──────── DATA SUPPLIED ────────

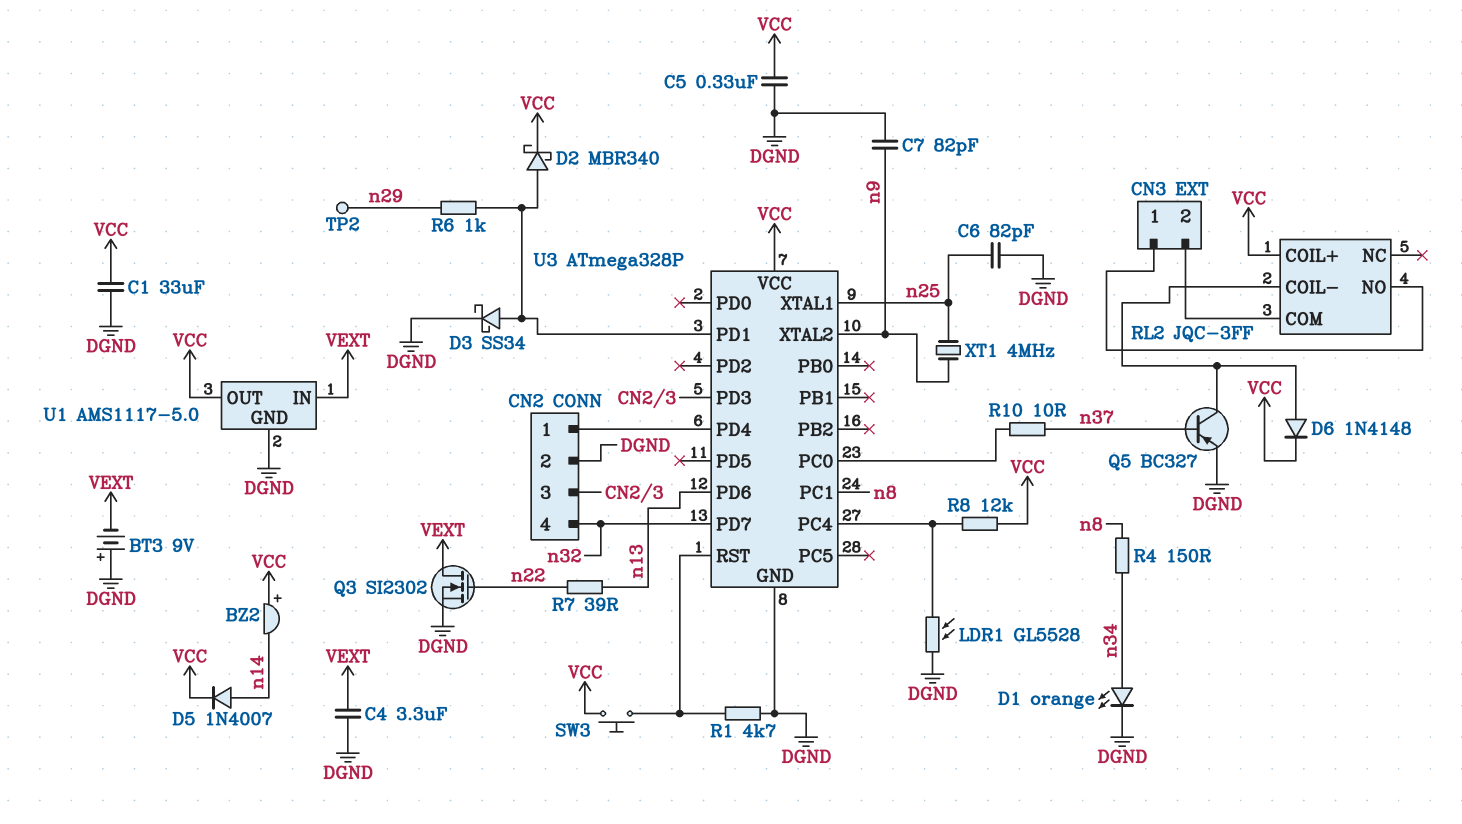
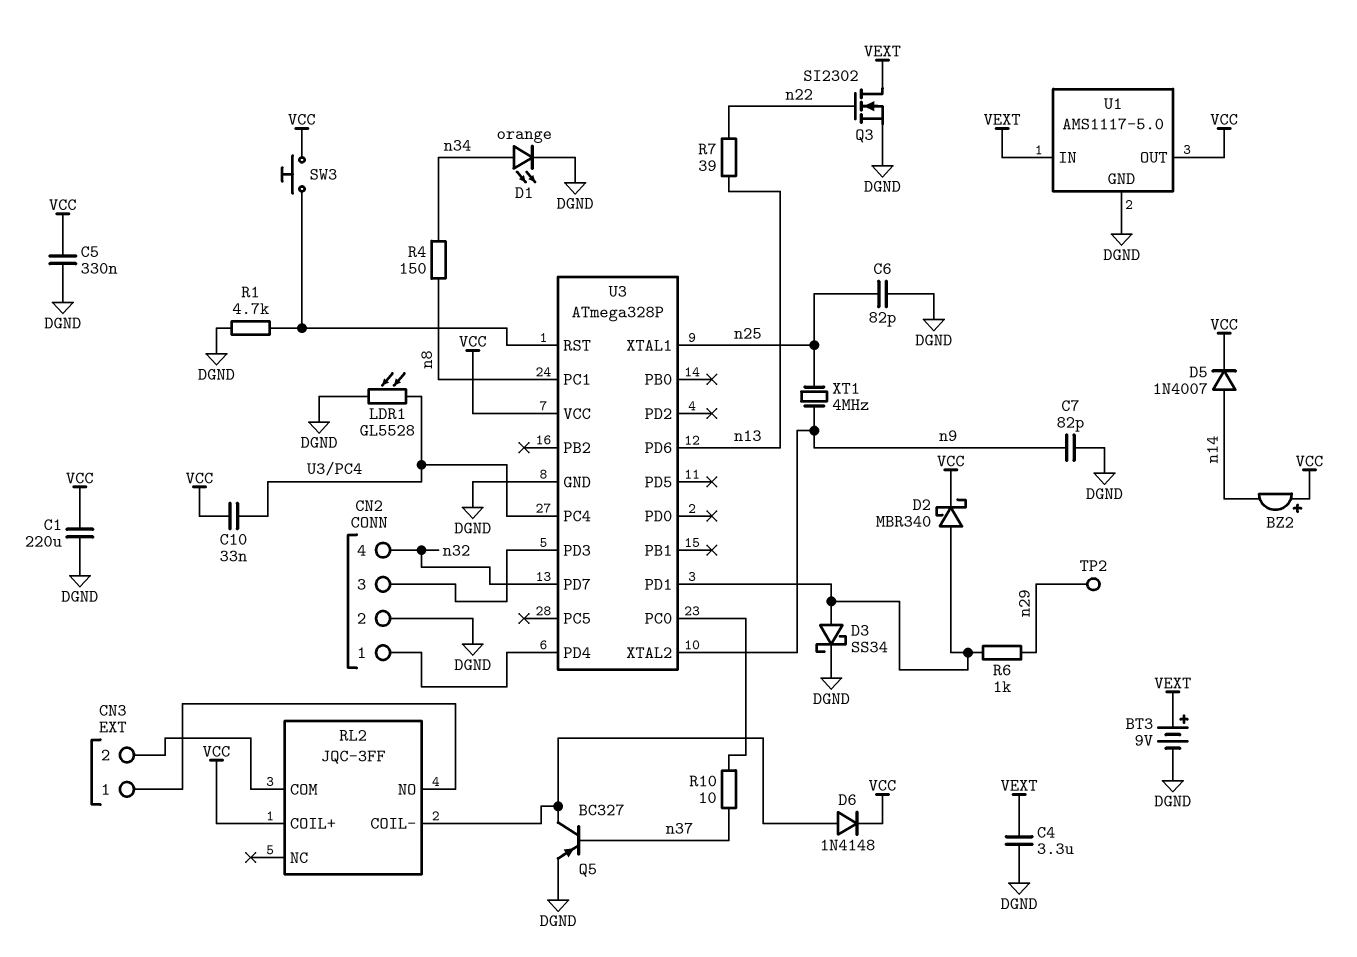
BT3: 9V (plus DGND, minus VEXT) -> 9V (plus VEXT, minus DGND)
C1: 33uF (DGND, VCC) -> 220uF (DGND, VCC)
C10: none -> 33nF (U3/PC4, VCC)
R8: 12k (U3/PC4, VCC) -> none

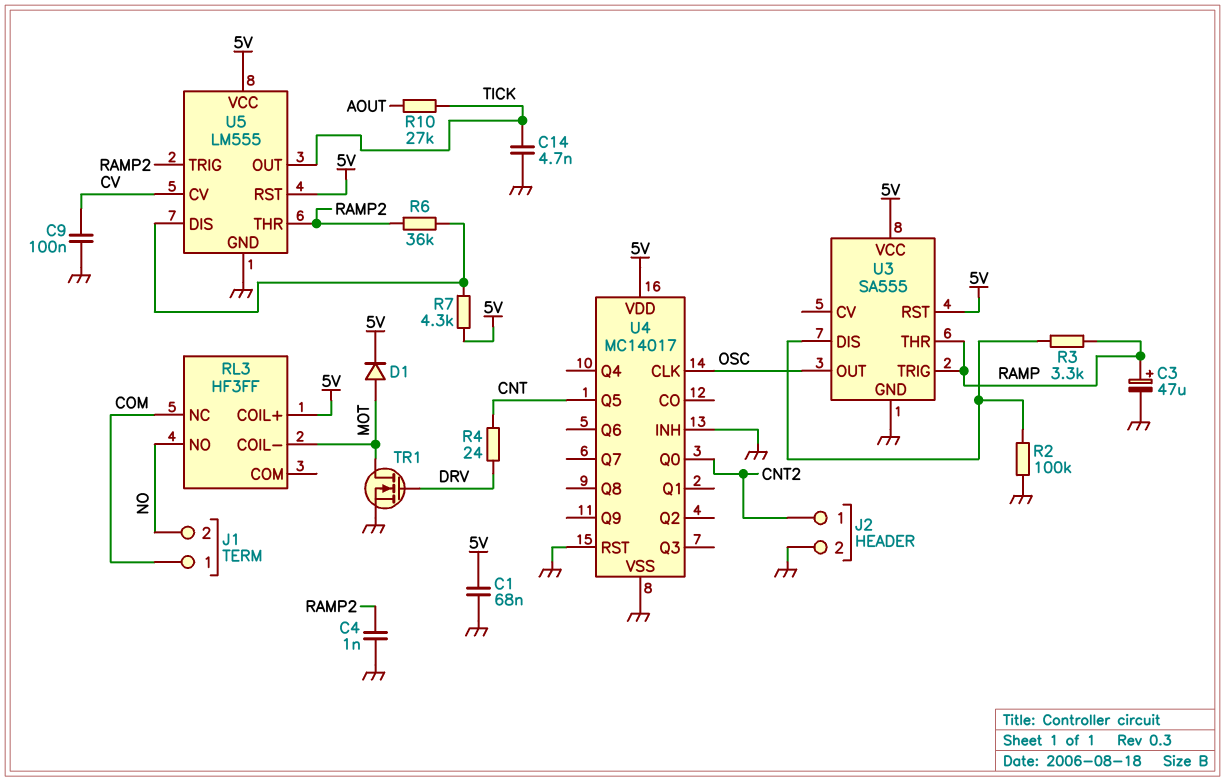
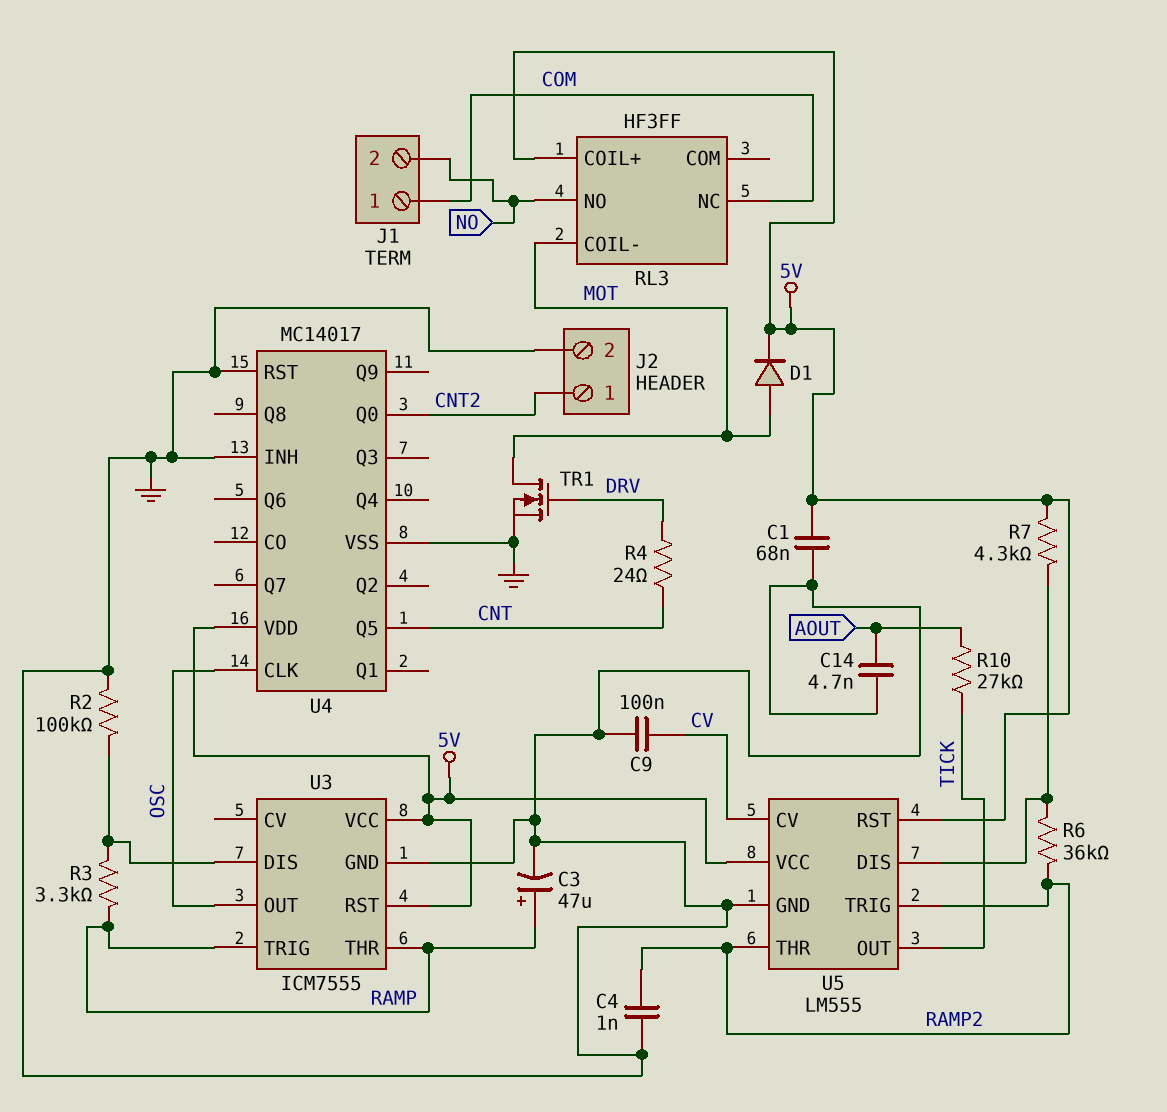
C14: 4.7nF (GND, TICK) -> 4.7nF (AOUT, GND)
U3: SA555 -> ICM7555

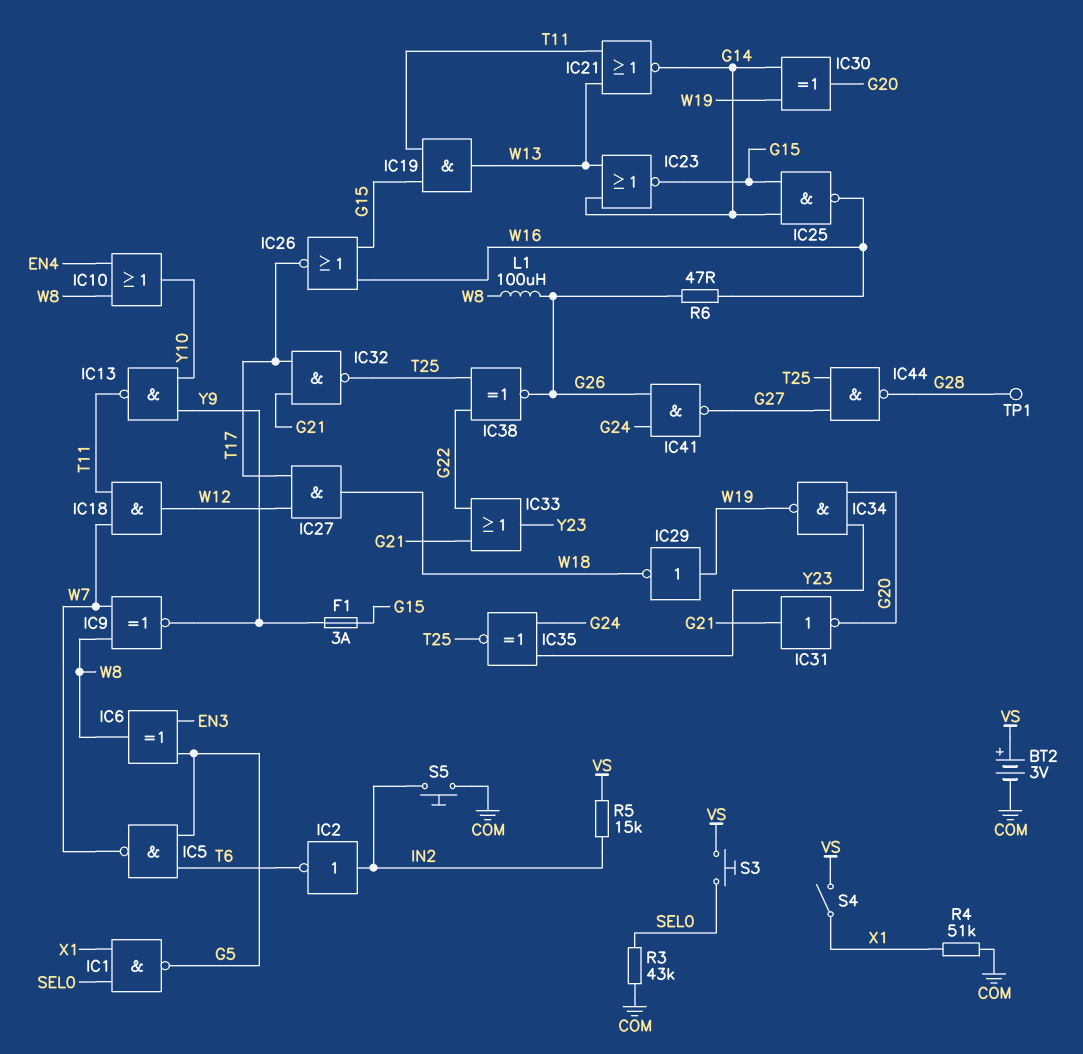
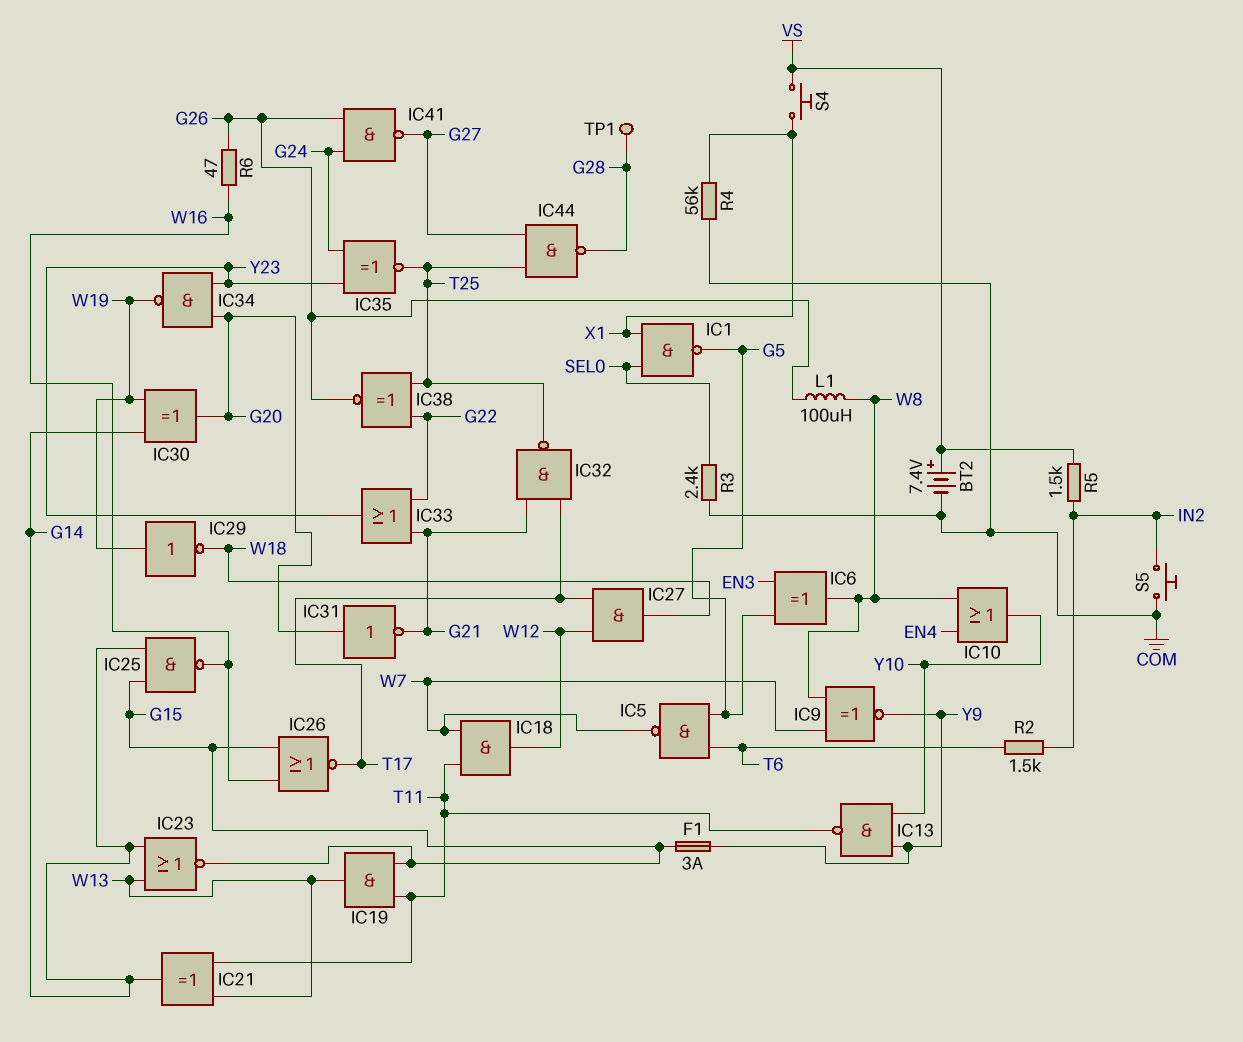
BT2: 3V (plus VS, minus COM) -> 7.4V (plus VS, minus COM)
IC2: NOT (in IN2, out T6) -> none
IC21: NOR (in T11, in W13, out G14) -> XOR (in T11, in W13, out G14)
IC31: NOT (in G21, out G20) -> NOT (in G20, out G21)
R2: none -> 1.5k (IN2, T6)
R3: 43k (COM, SEL0) -> 2.4k (COM, SEL0)
R4: 51k (COM, X1) -> 56k (COM, X1)
R5: 15k (IN2, VS) -> 1.5k (IN2, VS)
S3: button (SEL0, VS) -> none
S4: switch (VS, X1) -> button (VS, X1)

────────

TASK DIRECTIONS: Could you transcribe the entries above word for word, from the line with "BT2: 3V (plus" down to the line with "R3: 43k (COM, SEL0) -> 2.4k (COM, SEL0)", keeping both?

TASK RESPONSE:
BT2: 3V (plus VS, minus COM) -> 7.4V (plus VS, minus COM)
IC2: NOT (in IN2, out T6) -> none
IC21: NOR (in T11, in W13, out G14) -> XOR (in T11, in W13, out G14)
IC31: NOT (in G21, out G20) -> NOT (in G20, out G21)
R2: none -> 1.5k (IN2, T6)
R3: 43k (COM, SEL0) -> 2.4k (COM, SEL0)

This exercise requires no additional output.